Problem ▸
For the word "button", search the records and show each line in which it occurs.

Supplied material ▸
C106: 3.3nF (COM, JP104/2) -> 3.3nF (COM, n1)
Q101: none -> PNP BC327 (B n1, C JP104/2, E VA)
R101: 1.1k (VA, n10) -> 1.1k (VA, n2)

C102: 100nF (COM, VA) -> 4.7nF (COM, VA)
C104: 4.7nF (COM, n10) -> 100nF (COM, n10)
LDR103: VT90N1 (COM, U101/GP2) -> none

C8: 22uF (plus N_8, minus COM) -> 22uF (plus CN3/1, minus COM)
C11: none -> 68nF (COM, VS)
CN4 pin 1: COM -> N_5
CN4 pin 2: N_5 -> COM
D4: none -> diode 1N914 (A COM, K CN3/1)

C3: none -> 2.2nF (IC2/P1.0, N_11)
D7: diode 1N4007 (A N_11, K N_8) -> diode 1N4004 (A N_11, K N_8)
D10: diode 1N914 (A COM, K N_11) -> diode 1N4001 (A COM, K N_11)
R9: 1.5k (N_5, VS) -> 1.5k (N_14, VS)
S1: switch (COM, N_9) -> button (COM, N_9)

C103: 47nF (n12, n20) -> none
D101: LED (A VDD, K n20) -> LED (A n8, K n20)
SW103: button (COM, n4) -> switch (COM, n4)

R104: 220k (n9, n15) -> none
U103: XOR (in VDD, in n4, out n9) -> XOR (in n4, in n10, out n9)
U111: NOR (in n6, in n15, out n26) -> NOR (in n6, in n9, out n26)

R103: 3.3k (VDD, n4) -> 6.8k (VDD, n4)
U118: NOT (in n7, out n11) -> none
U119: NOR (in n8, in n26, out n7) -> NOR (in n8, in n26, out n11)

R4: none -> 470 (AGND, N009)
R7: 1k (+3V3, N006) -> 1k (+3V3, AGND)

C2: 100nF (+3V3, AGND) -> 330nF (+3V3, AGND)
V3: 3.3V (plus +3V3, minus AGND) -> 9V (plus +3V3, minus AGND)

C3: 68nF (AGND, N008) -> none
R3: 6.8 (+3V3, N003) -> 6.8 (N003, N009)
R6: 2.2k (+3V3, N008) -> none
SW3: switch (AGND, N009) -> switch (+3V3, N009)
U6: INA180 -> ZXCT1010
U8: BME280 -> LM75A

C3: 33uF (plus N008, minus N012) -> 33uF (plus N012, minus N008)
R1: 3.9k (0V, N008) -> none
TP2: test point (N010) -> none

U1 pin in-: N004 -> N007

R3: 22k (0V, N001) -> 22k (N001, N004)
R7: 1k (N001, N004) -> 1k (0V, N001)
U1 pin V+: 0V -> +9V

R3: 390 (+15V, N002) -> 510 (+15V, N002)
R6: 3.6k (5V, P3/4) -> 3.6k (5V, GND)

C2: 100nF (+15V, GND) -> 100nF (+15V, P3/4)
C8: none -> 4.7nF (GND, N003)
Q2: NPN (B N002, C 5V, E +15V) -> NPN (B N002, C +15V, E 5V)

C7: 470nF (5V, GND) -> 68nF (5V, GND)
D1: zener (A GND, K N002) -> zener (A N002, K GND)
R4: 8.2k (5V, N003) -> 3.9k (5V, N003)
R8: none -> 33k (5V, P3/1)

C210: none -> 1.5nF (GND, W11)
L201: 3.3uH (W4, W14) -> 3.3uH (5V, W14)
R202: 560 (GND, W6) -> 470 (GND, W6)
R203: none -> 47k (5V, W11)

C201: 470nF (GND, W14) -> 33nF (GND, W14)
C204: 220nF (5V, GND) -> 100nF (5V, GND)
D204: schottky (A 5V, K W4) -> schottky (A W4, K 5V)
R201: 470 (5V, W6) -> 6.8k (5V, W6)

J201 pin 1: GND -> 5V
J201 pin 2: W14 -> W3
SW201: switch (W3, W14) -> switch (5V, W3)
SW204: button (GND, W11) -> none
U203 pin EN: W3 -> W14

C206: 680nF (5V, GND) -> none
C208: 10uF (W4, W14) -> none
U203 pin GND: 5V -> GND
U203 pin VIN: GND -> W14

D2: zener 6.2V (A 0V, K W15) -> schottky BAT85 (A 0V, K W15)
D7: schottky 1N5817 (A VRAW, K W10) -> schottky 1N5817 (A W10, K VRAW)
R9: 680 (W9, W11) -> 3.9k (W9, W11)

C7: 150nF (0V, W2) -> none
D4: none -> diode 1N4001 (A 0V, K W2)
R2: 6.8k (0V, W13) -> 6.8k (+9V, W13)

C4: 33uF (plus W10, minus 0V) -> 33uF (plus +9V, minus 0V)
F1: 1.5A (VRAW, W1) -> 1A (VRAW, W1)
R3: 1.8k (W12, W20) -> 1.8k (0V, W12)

Exercise solution ▸
S1: switch (COM, N_9) -> button (COM, N_9)
SW103: button (COM, n4) -> switch (COM, n4)
SW204: button (GND, W11) -> none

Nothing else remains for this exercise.